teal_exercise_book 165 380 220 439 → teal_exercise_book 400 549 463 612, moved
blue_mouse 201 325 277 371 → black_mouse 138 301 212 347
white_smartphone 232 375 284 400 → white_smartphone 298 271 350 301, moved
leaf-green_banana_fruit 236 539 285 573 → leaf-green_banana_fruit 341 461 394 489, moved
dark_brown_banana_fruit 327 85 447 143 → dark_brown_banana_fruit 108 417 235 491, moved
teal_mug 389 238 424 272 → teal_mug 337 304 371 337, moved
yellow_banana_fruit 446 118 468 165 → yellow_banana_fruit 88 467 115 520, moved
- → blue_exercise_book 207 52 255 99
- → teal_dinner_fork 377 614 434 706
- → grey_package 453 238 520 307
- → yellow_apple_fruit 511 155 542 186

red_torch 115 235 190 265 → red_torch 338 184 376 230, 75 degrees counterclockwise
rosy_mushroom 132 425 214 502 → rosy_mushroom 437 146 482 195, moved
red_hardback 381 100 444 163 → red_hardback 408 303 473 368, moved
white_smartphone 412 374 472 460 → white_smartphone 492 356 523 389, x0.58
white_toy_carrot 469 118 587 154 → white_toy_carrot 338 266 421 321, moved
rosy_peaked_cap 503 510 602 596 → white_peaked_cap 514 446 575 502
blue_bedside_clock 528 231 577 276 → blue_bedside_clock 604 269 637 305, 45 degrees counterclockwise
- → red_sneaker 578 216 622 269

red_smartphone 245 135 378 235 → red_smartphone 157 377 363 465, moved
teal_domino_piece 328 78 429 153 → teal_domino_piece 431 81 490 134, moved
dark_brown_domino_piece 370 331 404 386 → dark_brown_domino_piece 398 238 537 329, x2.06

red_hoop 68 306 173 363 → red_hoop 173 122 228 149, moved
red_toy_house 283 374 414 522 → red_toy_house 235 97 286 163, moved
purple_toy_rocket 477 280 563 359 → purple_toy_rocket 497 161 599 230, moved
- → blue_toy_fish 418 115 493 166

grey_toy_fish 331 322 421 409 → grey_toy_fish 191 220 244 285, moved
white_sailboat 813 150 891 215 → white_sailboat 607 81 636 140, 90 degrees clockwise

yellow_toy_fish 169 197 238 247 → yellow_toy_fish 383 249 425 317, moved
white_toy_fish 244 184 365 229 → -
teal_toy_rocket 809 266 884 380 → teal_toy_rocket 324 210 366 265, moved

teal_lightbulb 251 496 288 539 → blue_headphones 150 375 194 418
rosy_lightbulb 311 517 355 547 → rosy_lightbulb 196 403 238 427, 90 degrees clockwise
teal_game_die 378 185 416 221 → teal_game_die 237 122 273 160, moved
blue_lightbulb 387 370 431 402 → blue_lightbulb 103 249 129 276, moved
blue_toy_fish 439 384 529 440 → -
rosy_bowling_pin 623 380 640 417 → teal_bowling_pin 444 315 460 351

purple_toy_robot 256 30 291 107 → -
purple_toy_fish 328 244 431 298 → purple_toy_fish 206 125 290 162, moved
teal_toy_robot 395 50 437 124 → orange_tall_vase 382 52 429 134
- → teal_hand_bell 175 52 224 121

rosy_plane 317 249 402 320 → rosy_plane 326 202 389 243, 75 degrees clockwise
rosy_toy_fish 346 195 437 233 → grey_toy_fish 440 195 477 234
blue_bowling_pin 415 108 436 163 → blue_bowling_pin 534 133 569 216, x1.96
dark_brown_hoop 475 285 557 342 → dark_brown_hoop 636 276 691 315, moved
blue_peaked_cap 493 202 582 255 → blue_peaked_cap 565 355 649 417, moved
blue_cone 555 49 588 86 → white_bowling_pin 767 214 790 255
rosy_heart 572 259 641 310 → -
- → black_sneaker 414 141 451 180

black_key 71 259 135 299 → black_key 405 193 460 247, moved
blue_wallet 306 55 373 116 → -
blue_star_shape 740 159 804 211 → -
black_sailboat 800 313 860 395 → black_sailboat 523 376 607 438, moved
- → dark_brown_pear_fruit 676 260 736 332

****************

▸ About this task:
The required output is the stretch of entries above from the line containing "yellow_banana_fruit 446 118" through the line containing "- → grey_package 453 238 520 307", reproduced exactly.

▸ Solution below:
yellow_banana_fruit 446 118 468 165 → yellow_banana_fruit 88 467 115 520, moved
- → blue_exercise_book 207 52 255 99
- → teal_dinner_fork 377 614 434 706
- → grey_package 453 238 520 307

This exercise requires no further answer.